EXTRACTED DATA =
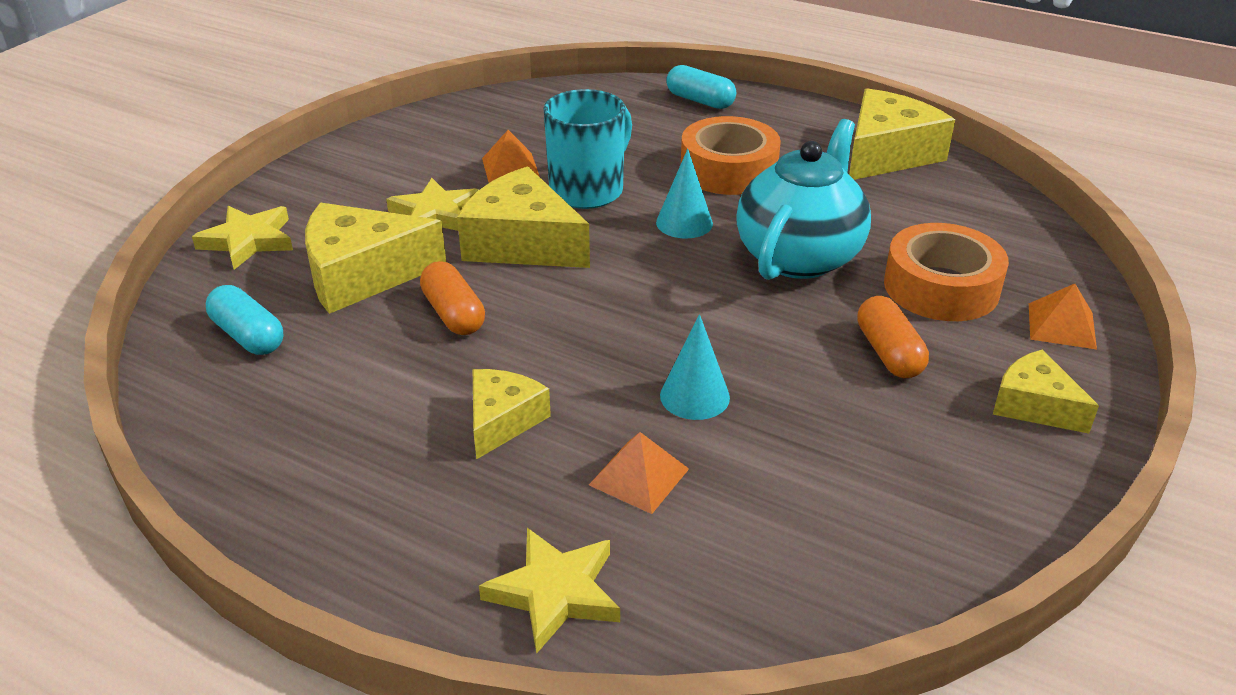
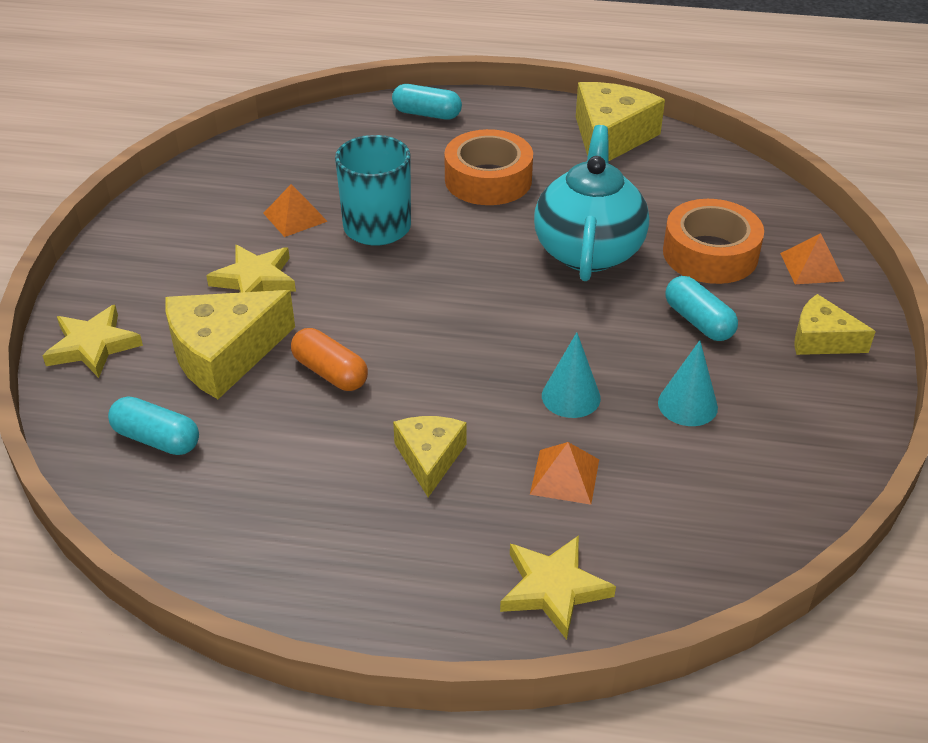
camera: 20 degrees left, 5 degrees up
yellow cheese [457,166,590,268] -> none
turquoise cone [656,149,713,239] -> turquoise cone moved to [658,340,718,426]
orange capsule [857,296,929,378] -> turquoise capsule [665,276,738,341]

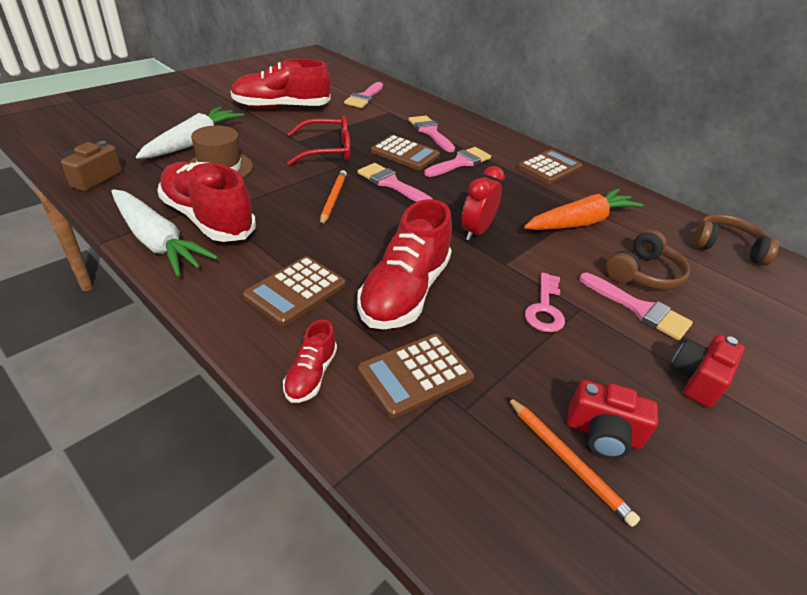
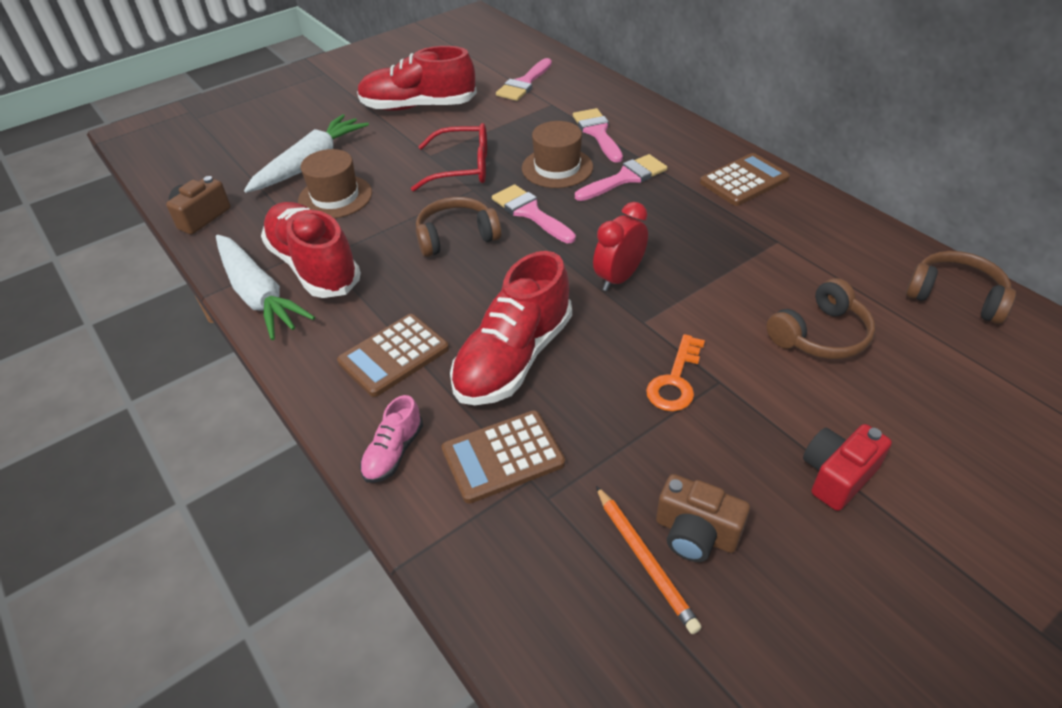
camera: 15 degrees right, 5 degrees up
red shoe [283,319,337,403] -> pink shoe [360,395,423,483]
orange pencil [320,170,347,226] -> brown headphones [416,197,501,257]
brown calculator [371,135,440,170] -> brown hat [522,121,593,188]
orange carrot [524,189,643,230] -> none
pink key [525,273,565,332] -> orange key [646,334,705,411]
red camera [567,380,658,459] -> brown camera [656,474,750,562]
pink brush [579,273,693,341] -> none

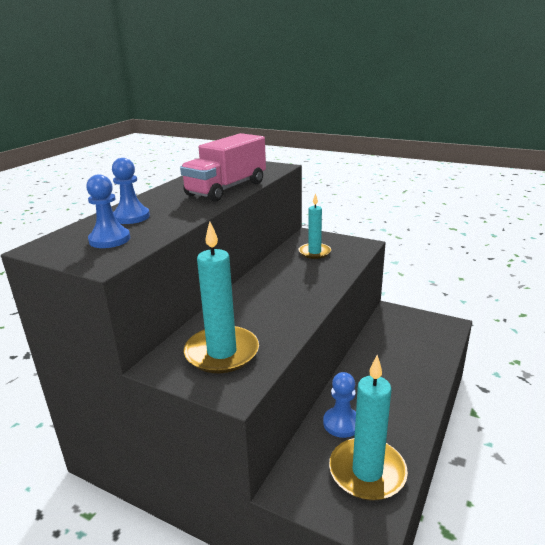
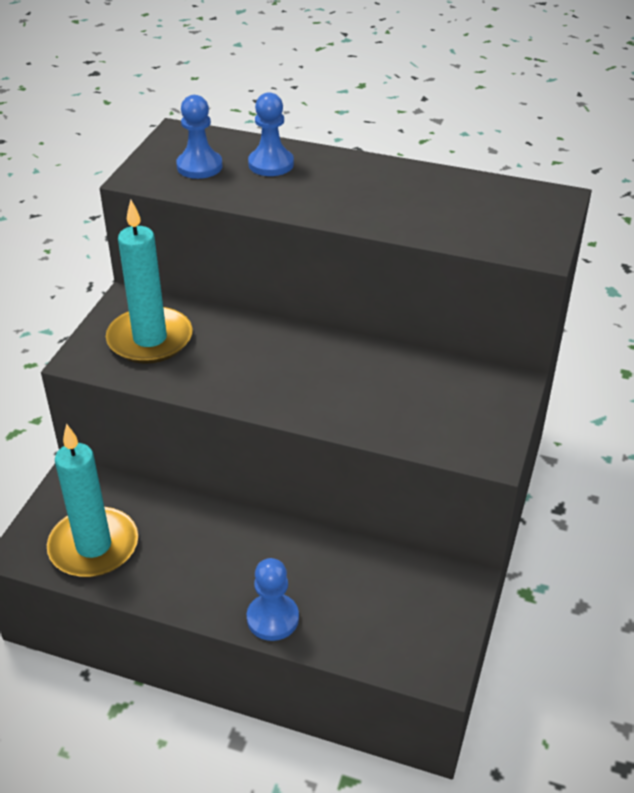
camera: 80 degrees right, 15 degrees up
pink truck [180,133,266,202] -> none
turquoise candle [298,193,331,259] -> none
blue pawn [323,372,356,438] -> blue pawn moved to [247,558,299,641]

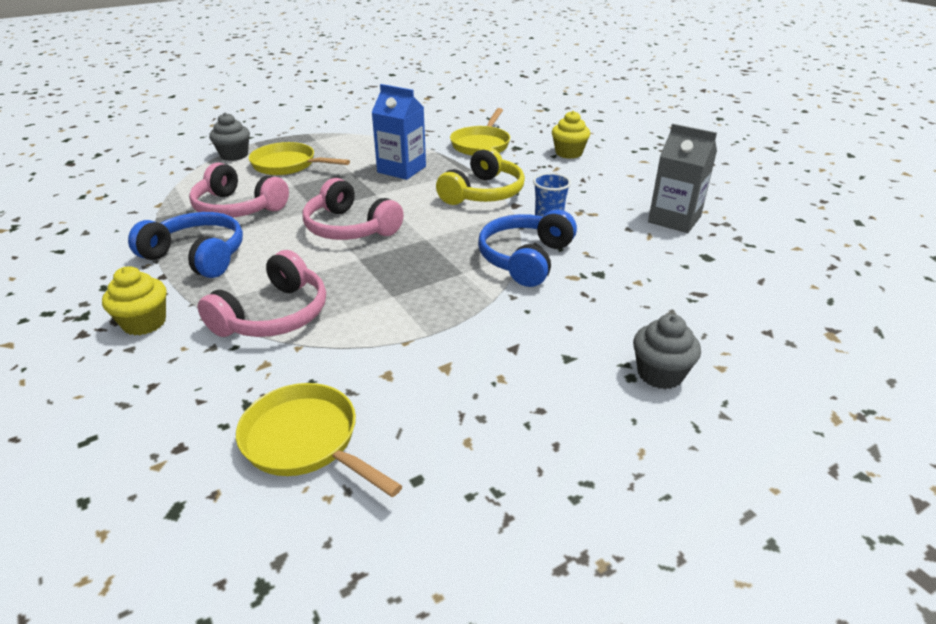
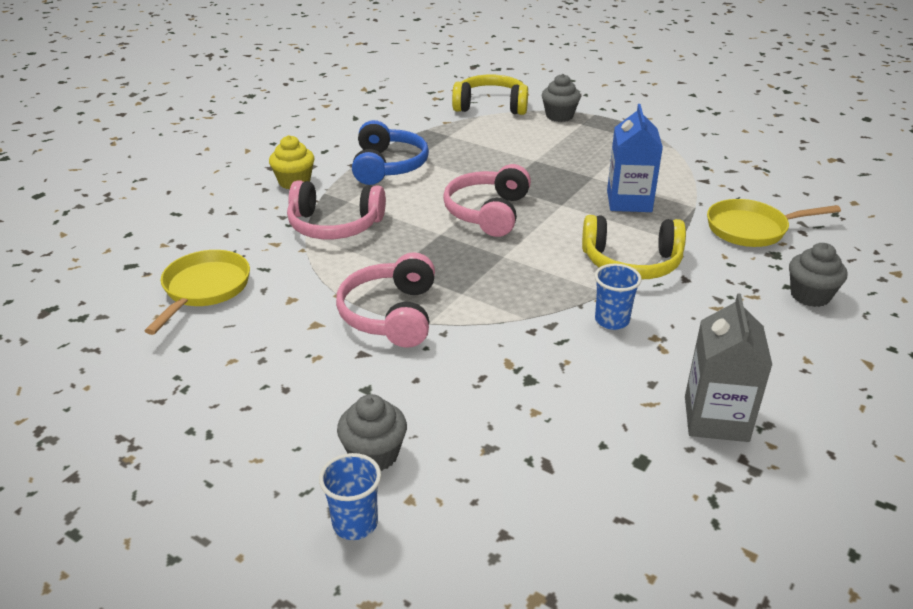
camera: 65 degrees right, 0 degrees up
pink headphones [189,163,289,217] -> pink headphones moved to [336,252,435,348]
yellow pan [249,142,350,175] -> none
blue headphones [478,209,577,287] -> none
yellow cupcake [552,111,590,159] -> grey cupcake [789,243,847,307]
none -> blue cup [319,453,381,540]
none -> yellow headphones [452,74,528,115]

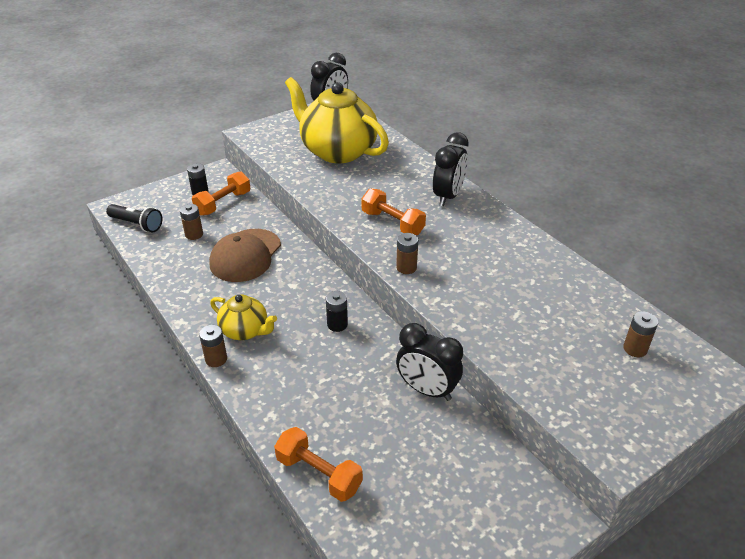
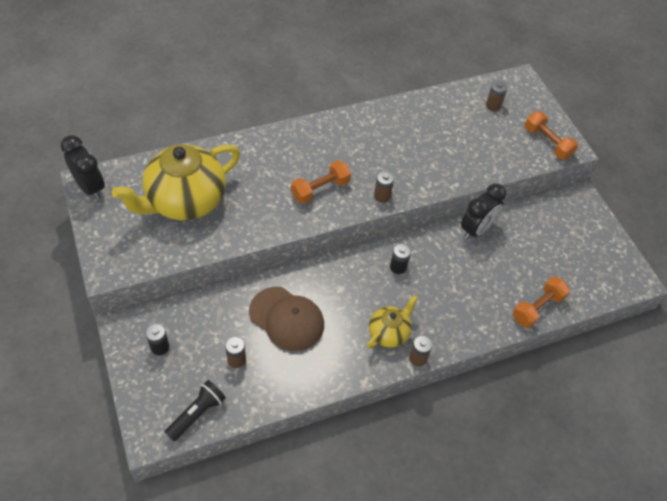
camera: 80 degrees left, 15 degrees up
orange dumbbell [192,171,251,216] -> orange dumbbell moved to [525,111,578,159]
black clock [433,132,469,206] -> none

TASK DIRECTIONS = Restate the data word for word while omitting each picture.

COMPLETED EXERCISE =
camera: 20 degrees left, 5 degrees up
yellow cheese [457,166,590,268] -> none
turquoise cone [656,149,713,239] -> turquoise cone moved to [658,340,718,426]
orange capsule [857,296,929,378] -> turquoise capsule [665,276,738,341]

camera: 15 degrees right, 5 degrees up
red shoe [283,319,337,403] -> pink shoe [360,395,423,483]
orange pencil [320,170,347,226] -> brown headphones [416,197,501,257]
brown calculator [371,135,440,170] -> brown hat [522,121,593,188]
orange carrot [524,189,643,230] -> none
pink key [525,273,565,332] -> orange key [646,334,705,411]
red camera [567,380,658,459] -> brown camera [656,474,750,562]
pink brush [579,273,693,341] -> none

camera: 80 degrees right, 15 degrees up
pink truck [180,133,266,202] -> none
turquoise candle [298,193,331,259] -> none
blue pawn [323,372,356,438] -> blue pawn moved to [247,558,299,641]

camera: 65 degrees right, 0 degrees up
pink headphones [189,163,289,217] -> pink headphones moved to [336,252,435,348]
yellow pan [249,142,350,175] -> none
blue headphones [478,209,577,287] -> none
yellow cupcake [552,111,590,159] -> grey cupcake [789,243,847,307]
none -> blue cup [319,453,381,540]
none -> yellow headphones [452,74,528,115]

camera: 80 degrees left, 15 degrees up
orange dumbbell [192,171,251,216] -> orange dumbbell moved to [525,111,578,159]
black clock [433,132,469,206] -> none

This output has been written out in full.